─── Extracted information
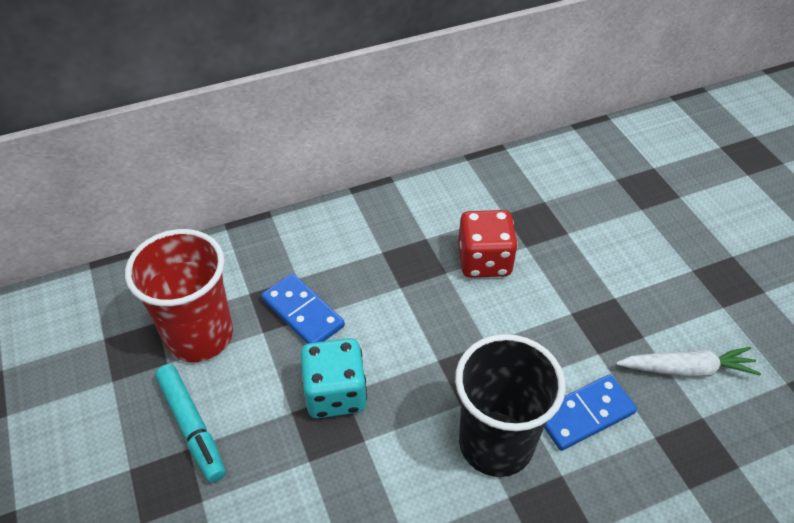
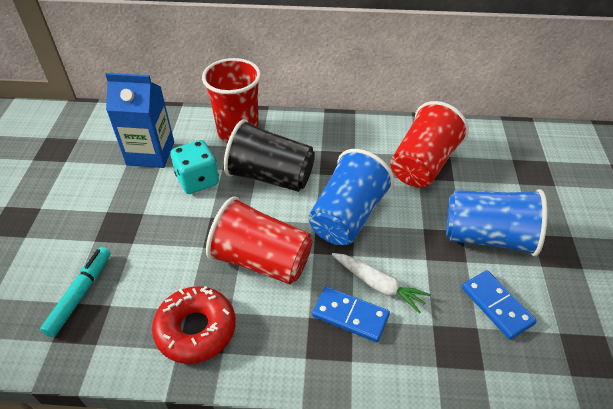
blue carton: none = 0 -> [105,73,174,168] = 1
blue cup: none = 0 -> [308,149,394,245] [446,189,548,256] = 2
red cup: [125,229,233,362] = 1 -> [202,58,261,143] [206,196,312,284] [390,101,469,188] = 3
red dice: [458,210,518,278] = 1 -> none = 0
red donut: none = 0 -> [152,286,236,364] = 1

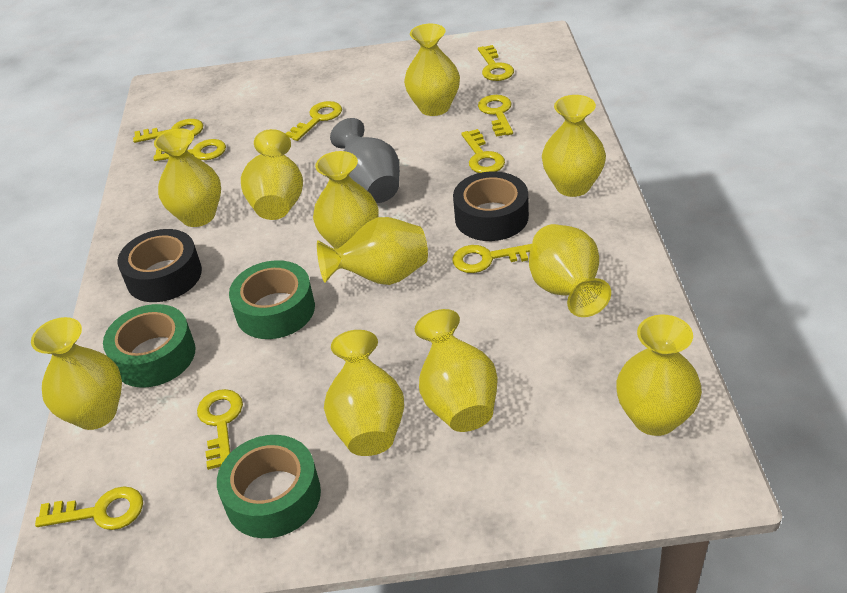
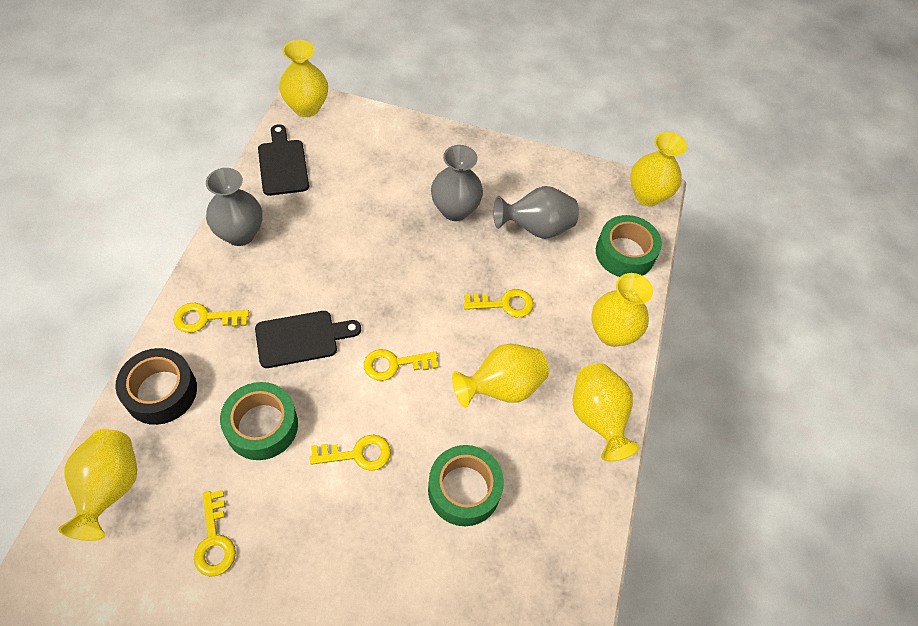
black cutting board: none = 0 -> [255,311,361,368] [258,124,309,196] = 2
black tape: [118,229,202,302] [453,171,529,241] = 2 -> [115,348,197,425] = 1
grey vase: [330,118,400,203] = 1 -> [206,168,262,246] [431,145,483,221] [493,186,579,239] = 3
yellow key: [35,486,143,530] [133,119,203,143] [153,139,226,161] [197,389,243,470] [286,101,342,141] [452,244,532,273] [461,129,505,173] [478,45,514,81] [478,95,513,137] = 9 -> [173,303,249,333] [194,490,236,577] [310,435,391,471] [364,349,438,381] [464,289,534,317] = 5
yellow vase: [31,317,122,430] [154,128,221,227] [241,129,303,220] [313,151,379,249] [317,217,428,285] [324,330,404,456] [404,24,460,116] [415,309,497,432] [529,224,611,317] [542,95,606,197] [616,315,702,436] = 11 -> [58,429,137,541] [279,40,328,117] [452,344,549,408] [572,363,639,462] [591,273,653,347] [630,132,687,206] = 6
──────
What you have to do
Your task is to write out, exactly and without pictures, only the lines from the one holding "red cup: [125,229,233,362]" to the last line of the data.

Exercise output
red cup: [125,229,233,362] = 1 -> [202,58,261,143] [206,196,312,284] [390,101,469,188] = 3
red dice: [458,210,518,278] = 1 -> none = 0
red donut: none = 0 -> [152,286,236,364] = 1

black cutting board: none = 0 -> [255,311,361,368] [258,124,309,196] = 2
black tape: [118,229,202,302] [453,171,529,241] = 2 -> [115,348,197,425] = 1
grey vase: [330,118,400,203] = 1 -> [206,168,262,246] [431,145,483,221] [493,186,579,239] = 3
yellow key: [35,486,143,530] [133,119,203,143] [153,139,226,161] [197,389,243,470] [286,101,342,141] [452,244,532,273] [461,129,505,173] [478,45,514,81] [478,95,513,137] = 9 -> [173,303,249,333] [194,490,236,577] [310,435,391,471] [364,349,438,381] [464,289,534,317] = 5
yellow vase: [31,317,122,430] [154,128,221,227] [241,129,303,220] [313,151,379,249] [317,217,428,285] [324,330,404,456] [404,24,460,116] [415,309,497,432] [529,224,611,317] [542,95,606,197] [616,315,702,436] = 11 -> [58,429,137,541] [279,40,328,117] [452,344,549,408] [572,363,639,462] [591,273,653,347] [630,132,687,206] = 6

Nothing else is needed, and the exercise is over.